Whatever follows the line containing "Identify all objects" in the listing below should be printed exactly, along with that line itself.

** Available records follows **

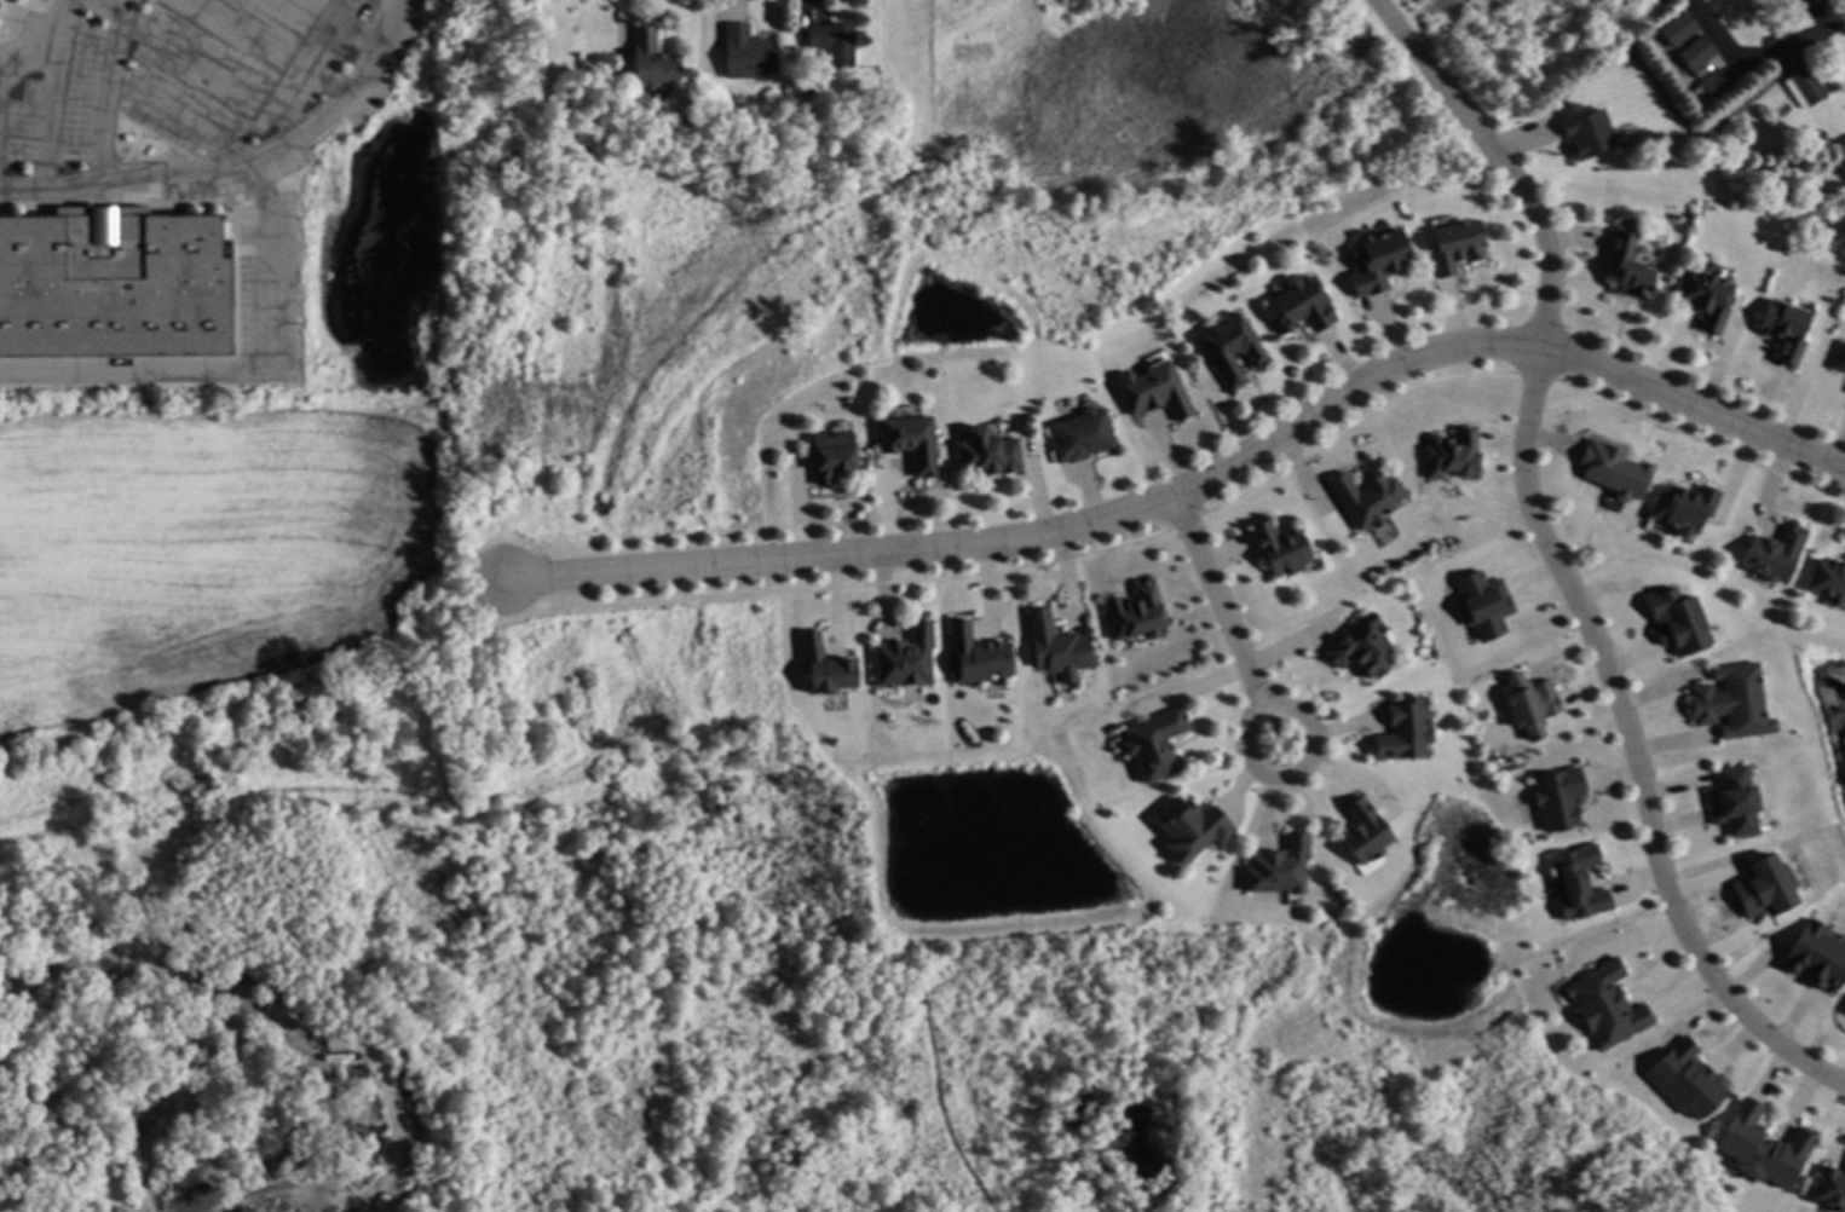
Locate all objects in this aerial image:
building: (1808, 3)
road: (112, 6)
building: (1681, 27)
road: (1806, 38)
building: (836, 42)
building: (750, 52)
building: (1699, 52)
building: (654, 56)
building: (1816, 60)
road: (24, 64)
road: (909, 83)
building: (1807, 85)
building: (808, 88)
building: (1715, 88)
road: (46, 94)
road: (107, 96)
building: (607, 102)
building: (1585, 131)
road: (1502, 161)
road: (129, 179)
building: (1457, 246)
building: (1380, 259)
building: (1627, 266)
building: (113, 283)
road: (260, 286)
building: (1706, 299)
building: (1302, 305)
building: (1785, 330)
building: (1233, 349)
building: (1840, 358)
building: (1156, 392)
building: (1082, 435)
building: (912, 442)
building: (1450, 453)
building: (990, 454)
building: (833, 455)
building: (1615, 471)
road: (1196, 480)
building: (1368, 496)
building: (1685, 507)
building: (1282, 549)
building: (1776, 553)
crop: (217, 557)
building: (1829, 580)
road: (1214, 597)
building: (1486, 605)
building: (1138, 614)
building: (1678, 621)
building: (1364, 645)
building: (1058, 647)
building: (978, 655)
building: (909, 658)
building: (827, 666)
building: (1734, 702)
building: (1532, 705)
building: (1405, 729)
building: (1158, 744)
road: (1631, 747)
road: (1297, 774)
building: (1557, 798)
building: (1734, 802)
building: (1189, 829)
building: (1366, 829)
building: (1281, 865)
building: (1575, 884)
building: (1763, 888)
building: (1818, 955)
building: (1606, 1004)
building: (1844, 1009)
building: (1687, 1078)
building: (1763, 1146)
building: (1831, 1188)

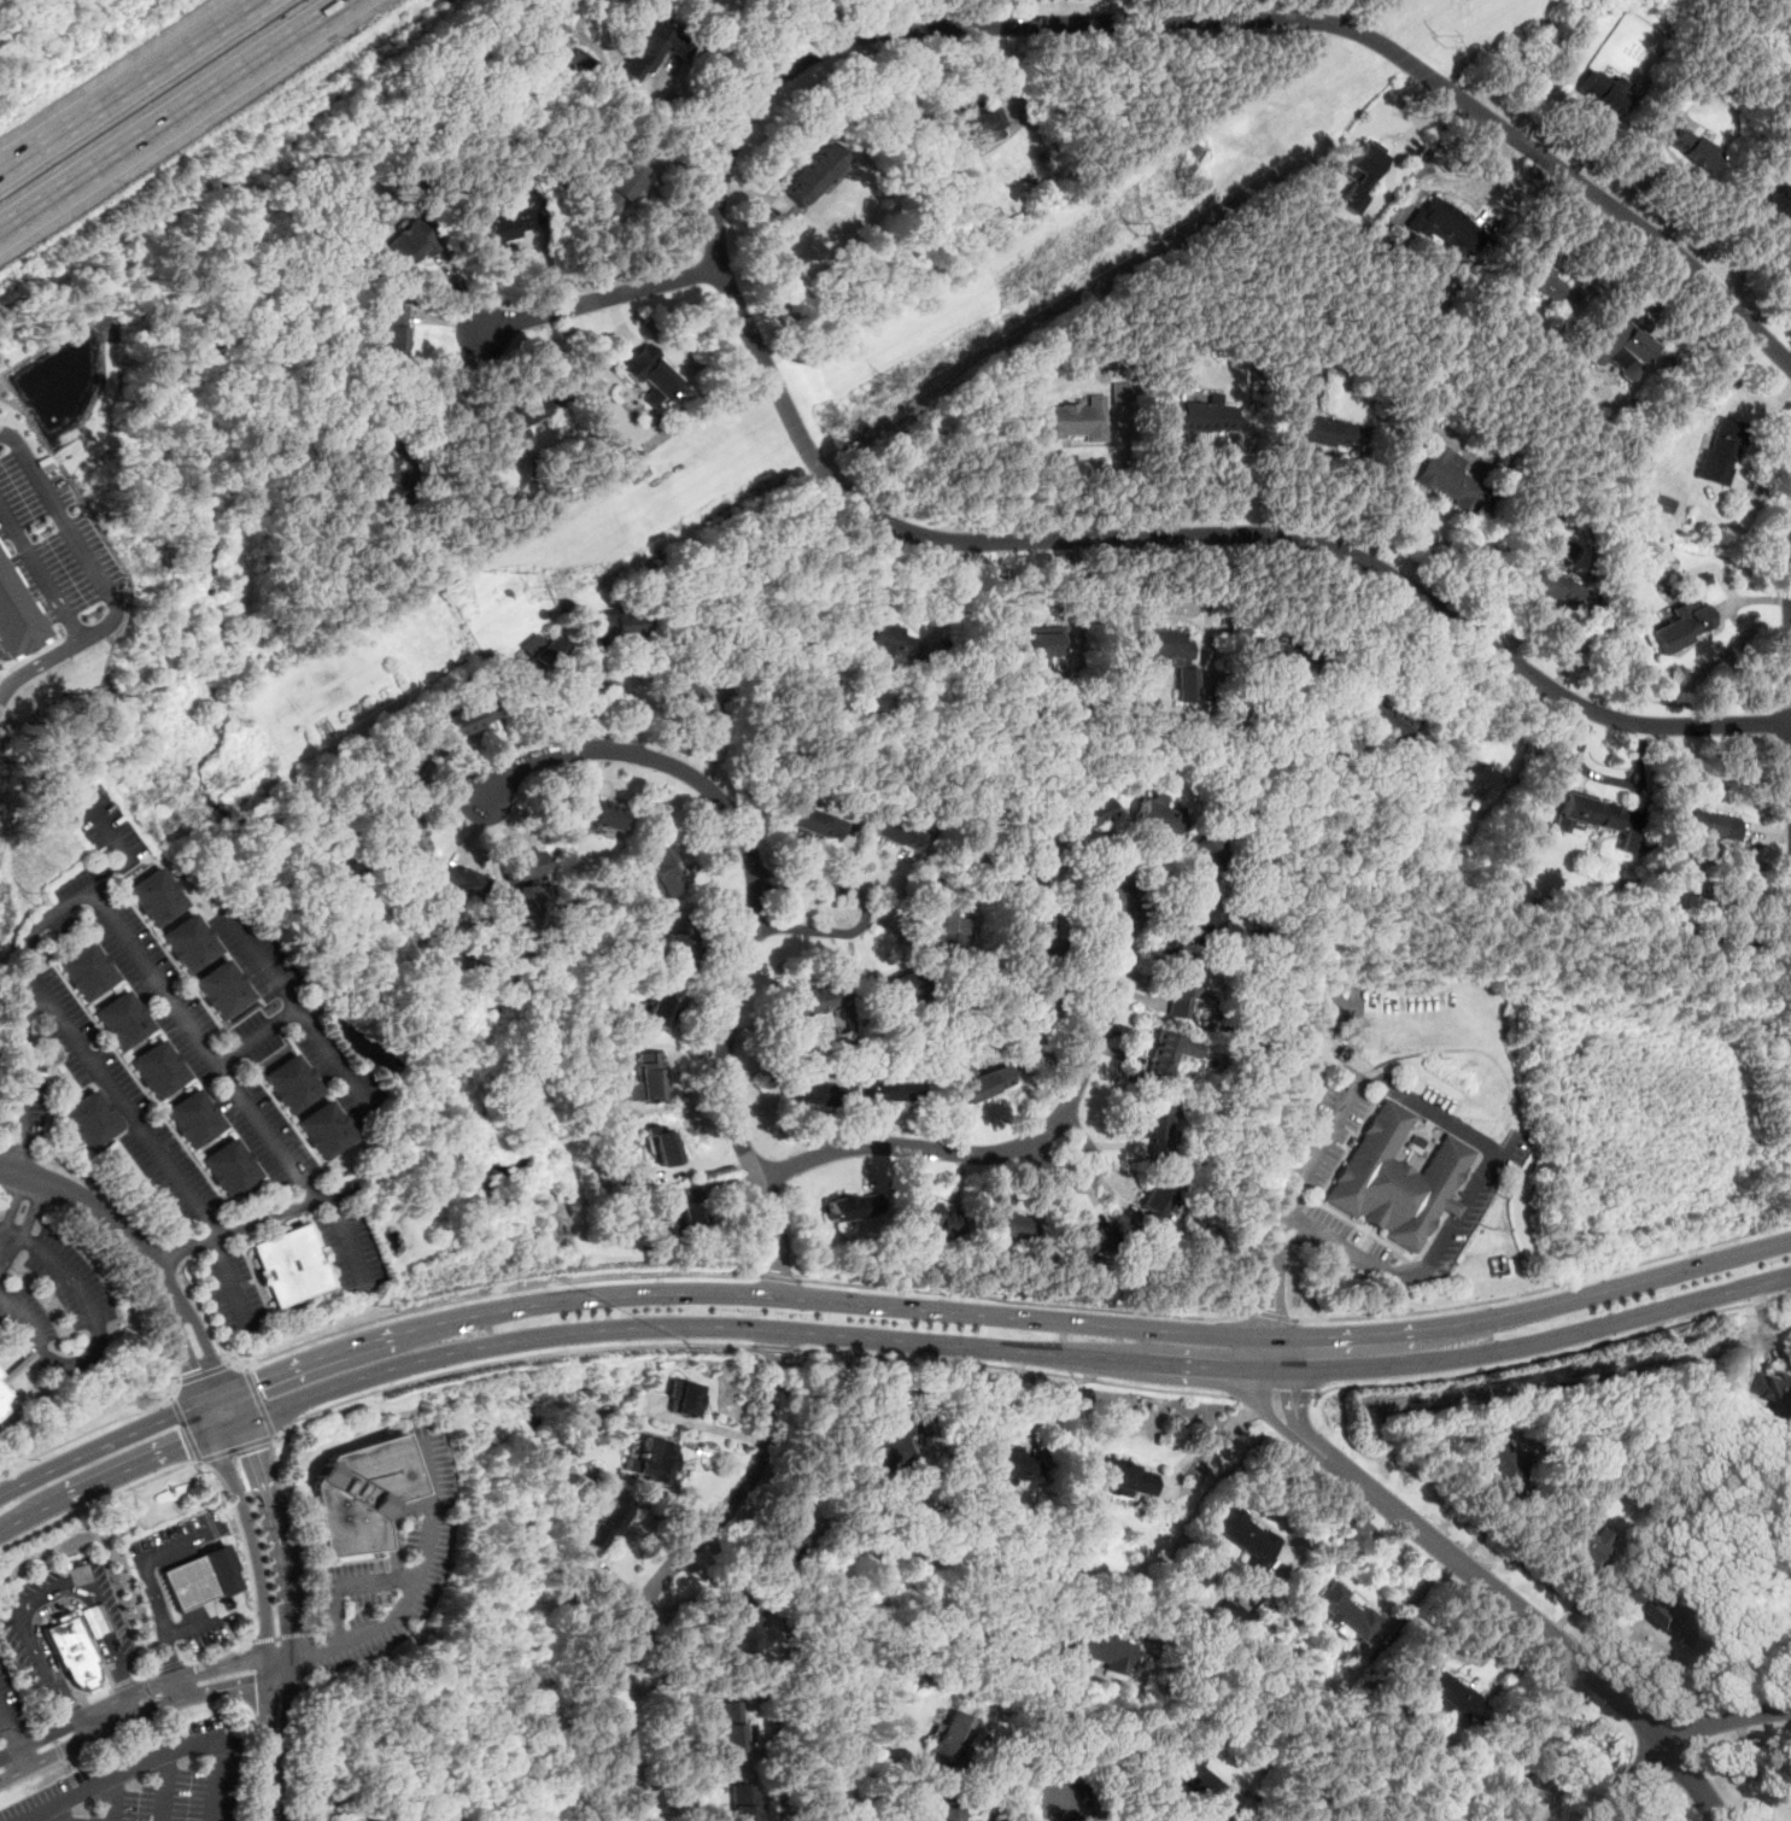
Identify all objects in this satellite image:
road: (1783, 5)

** End of Available records **

◆ **Expected answer**
Identify all objects in this satellite image:
road: (1783, 5)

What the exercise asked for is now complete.